-- Material provided follows --

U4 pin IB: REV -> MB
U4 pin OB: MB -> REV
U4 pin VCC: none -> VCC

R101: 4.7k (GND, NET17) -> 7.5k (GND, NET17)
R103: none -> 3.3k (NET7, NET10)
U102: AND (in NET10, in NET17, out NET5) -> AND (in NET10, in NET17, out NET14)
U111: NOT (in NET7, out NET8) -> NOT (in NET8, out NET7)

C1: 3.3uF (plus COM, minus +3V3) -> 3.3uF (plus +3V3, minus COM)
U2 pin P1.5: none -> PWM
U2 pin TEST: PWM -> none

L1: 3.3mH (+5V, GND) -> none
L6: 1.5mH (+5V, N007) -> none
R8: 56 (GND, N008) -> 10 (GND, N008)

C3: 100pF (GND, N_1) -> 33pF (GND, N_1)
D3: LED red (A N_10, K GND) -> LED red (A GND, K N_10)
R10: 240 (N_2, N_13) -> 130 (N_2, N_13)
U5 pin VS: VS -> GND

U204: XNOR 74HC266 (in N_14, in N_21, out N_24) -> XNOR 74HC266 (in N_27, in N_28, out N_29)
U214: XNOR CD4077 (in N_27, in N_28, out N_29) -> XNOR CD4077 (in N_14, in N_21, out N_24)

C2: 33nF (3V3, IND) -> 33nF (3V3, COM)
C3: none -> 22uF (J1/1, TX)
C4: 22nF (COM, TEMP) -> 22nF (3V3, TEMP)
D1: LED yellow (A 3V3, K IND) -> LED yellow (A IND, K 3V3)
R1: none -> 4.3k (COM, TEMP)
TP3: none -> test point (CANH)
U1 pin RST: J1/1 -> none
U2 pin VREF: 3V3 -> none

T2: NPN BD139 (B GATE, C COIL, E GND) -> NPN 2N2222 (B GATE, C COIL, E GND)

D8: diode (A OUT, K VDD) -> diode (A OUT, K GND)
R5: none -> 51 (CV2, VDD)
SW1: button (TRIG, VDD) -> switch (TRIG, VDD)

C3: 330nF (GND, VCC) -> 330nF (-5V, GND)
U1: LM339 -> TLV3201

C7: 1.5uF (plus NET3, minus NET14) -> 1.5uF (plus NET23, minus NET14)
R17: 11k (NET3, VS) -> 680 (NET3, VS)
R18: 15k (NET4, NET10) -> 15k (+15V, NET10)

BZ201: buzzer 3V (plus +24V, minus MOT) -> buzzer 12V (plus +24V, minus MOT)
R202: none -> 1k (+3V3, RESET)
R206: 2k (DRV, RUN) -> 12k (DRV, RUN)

-- Material provided concluded --

Task to complete: Reply with an exact copy of the lines running from the one containing "U1: LM339 -> TLV3201" through the end of the entries above, both ends included.

Exercise response:
U1: LM339 -> TLV3201

C7: 1.5uF (plus NET3, minus NET14) -> 1.5uF (plus NET23, minus NET14)
R17: 11k (NET3, VS) -> 680 (NET3, VS)
R18: 15k (NET4, NET10) -> 15k (+15V, NET10)

BZ201: buzzer 3V (plus +24V, minus MOT) -> buzzer 12V (plus +24V, minus MOT)
R202: none -> 1k (+3V3, RESET)
R206: 2k (DRV, RUN) -> 12k (DRV, RUN)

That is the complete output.